======== Data

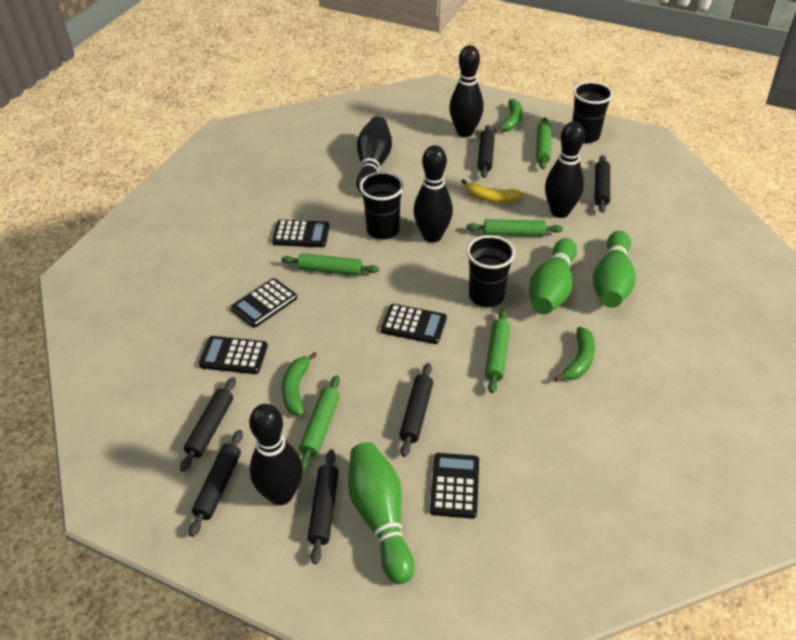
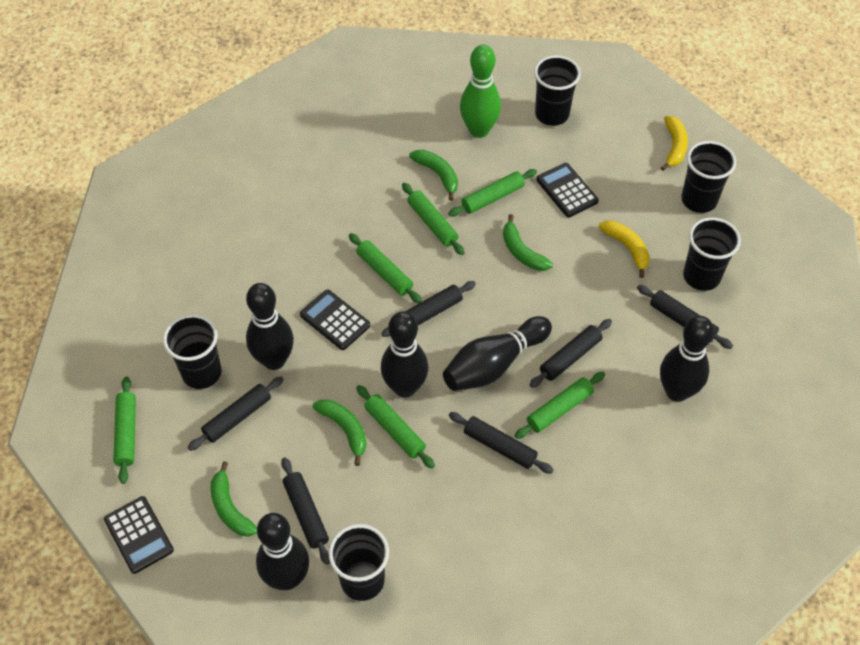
black calculator: 5 -> 3
black cup: 3 -> 5
green banana: 3 -> 4
green bowling pin: 3 -> 1
green rolling pin: 5 -> 6
yellow banana: 1 -> 2

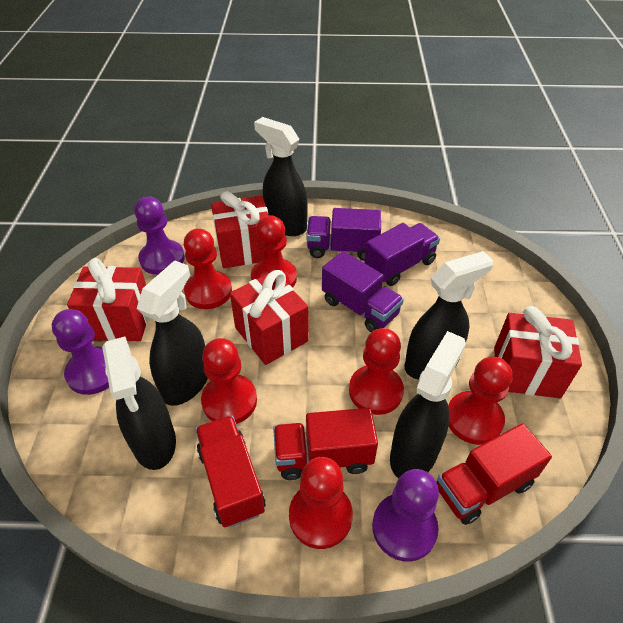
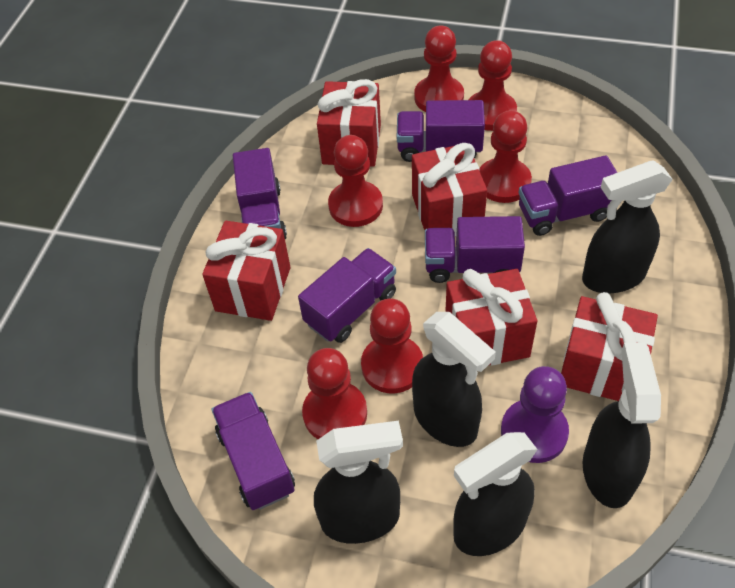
purple pawn: 3 -> 1
purple truck: 3 -> 6
red gift: 4 -> 5
red truck: 3 -> 0

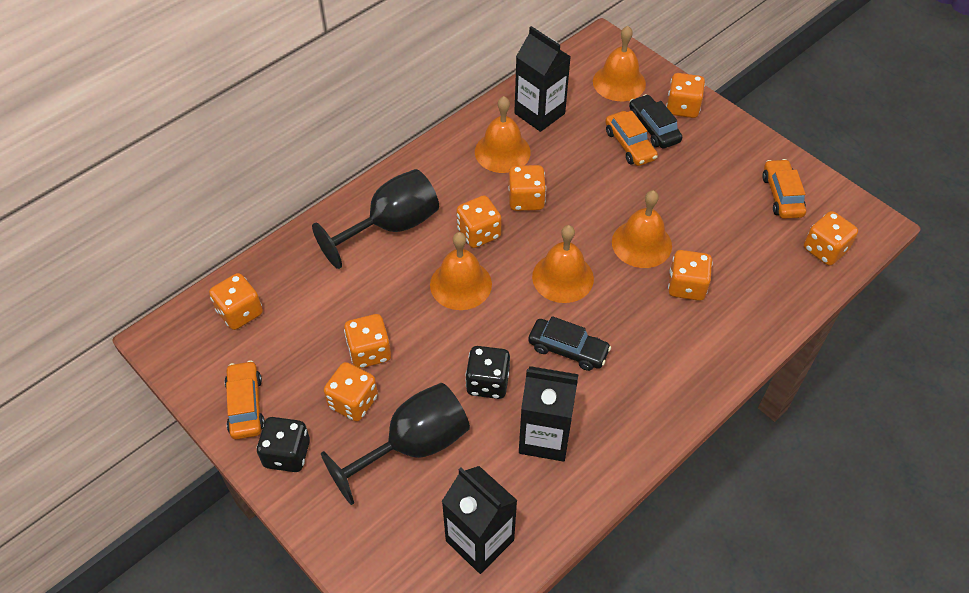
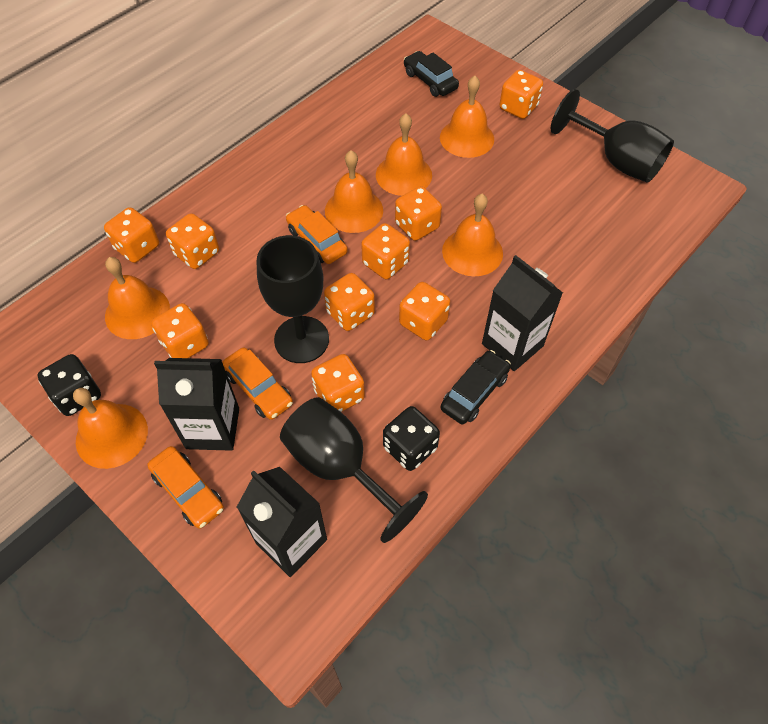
black goblet: 2 -> 3
orange bell: 5 -> 6
orange dice: 8 -> 9

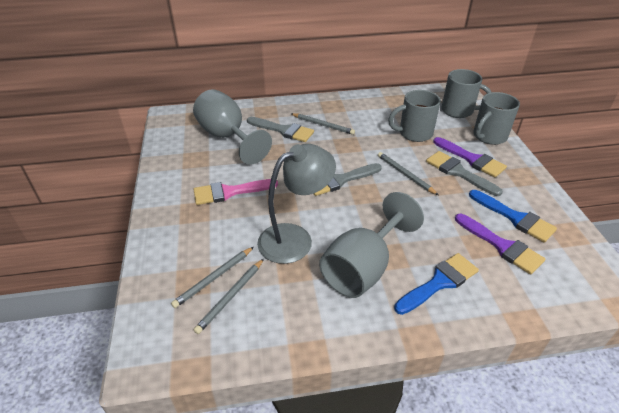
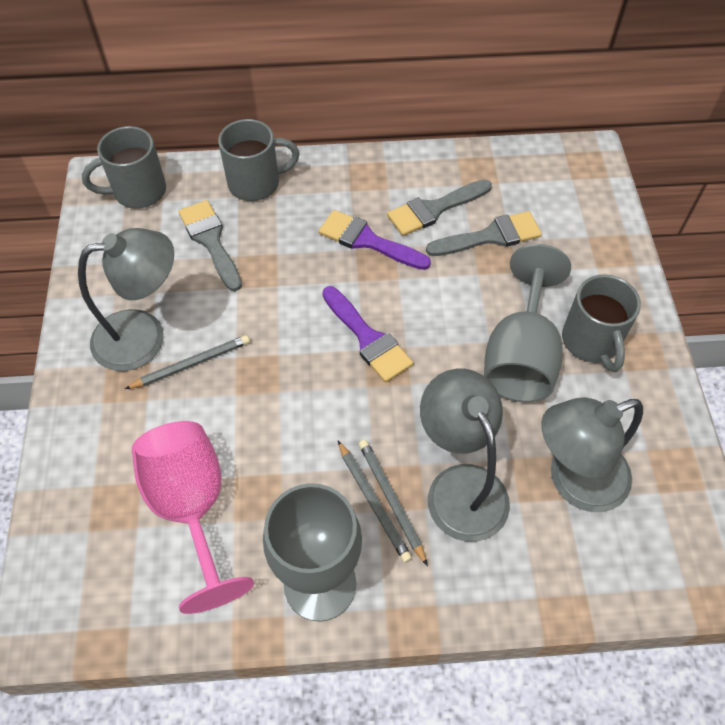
blue brush: 2 -> 0
grey lamp: 1 -> 3
grey pencil: 4 -> 3
pink brush: 1 -> 0
pink goblet: 0 -> 1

================

**Goal of the exercise:** Spot every line in the entries that includes the word "green", and copy each one out.

**Output of the task:**
green banana: 3 -> 4
green bowling pin: 3 -> 1
green rolling pin: 5 -> 6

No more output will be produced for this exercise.